# Assigned task
Images should be omitted while the rest of the data is duplicated exactly.
BEGIN Record excerpts
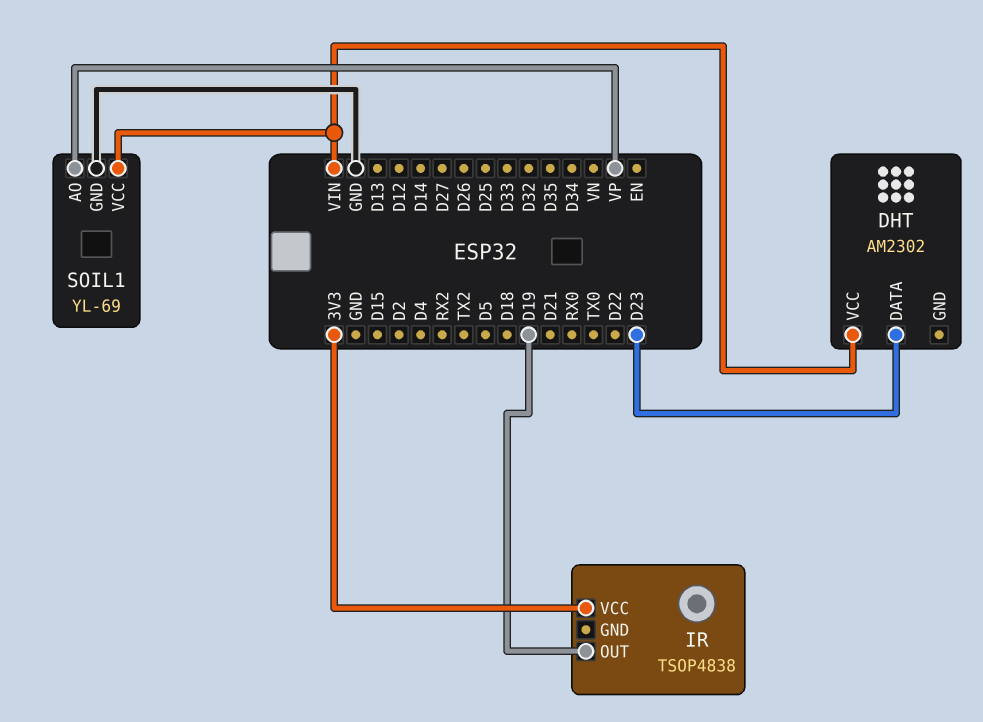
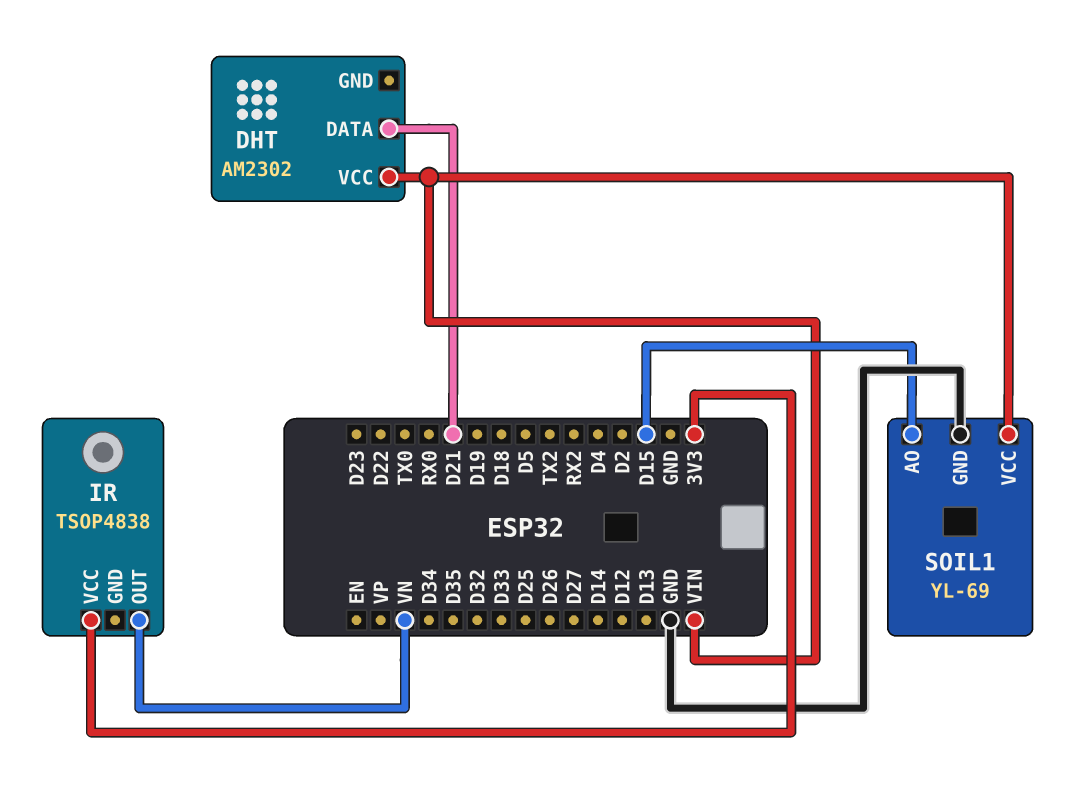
DHT pin DATA: D23 -> D21
IR pin OUT: D19 -> VN
SOIL1 pin AO: VP -> D15

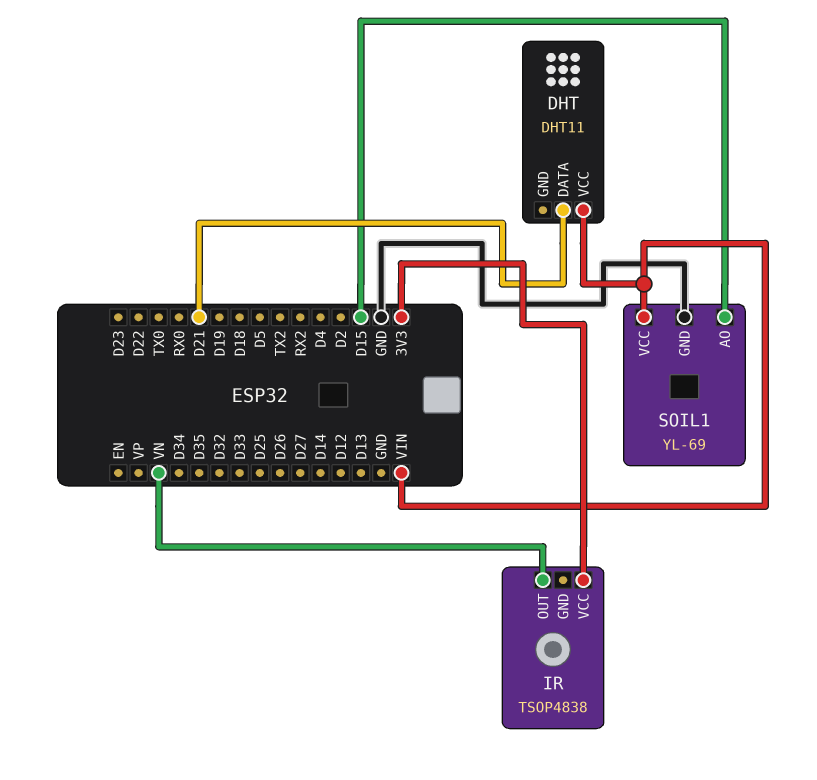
DHT: AM2302 -> DHT11

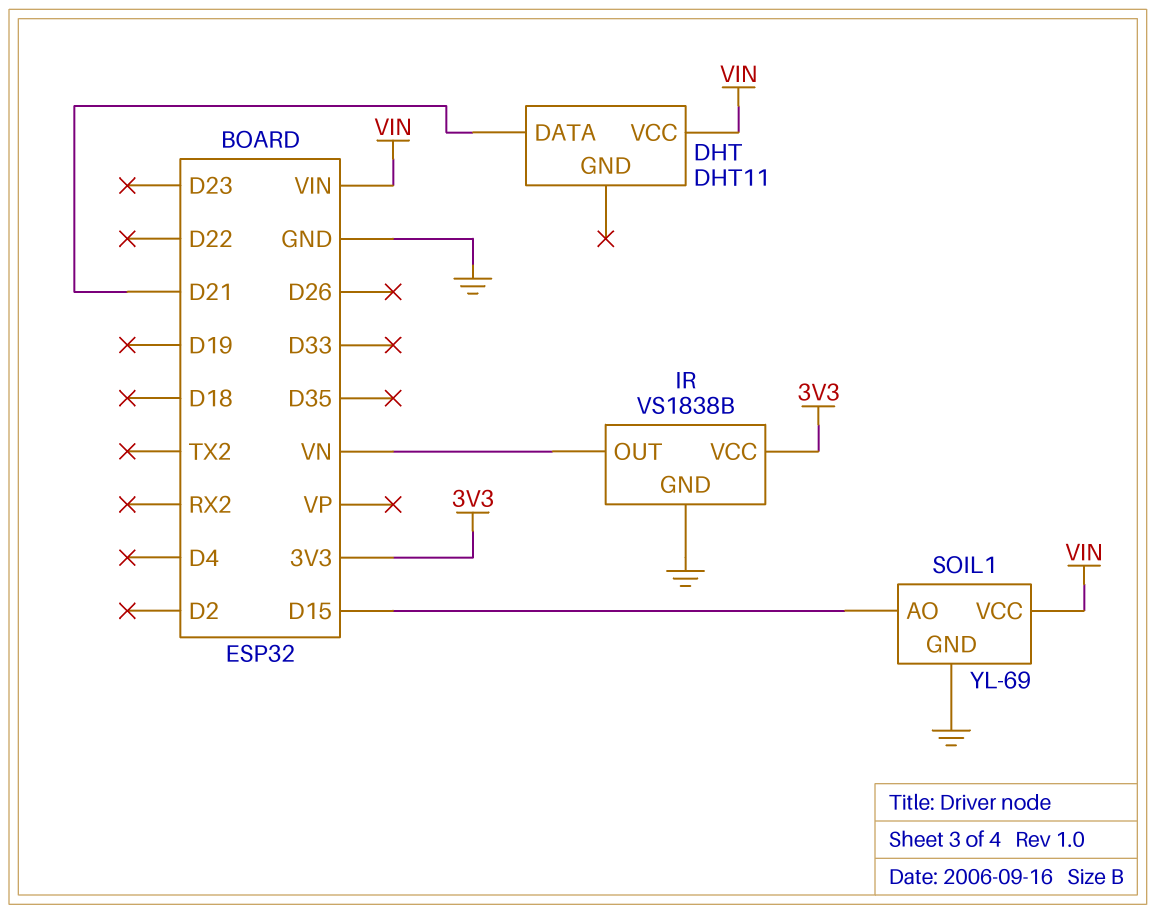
IR: TSOP4838 -> VS1838B
IR pin GND: none -> GND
END Record excerpts
# Output below
DHT pin DATA: D23 -> D21
IR pin OUT: D19 -> VN
SOIL1 pin AO: VP -> D15

DHT: AM2302 -> DHT11

IR: TSOP4838 -> VS1838B
IR pin GND: none -> GND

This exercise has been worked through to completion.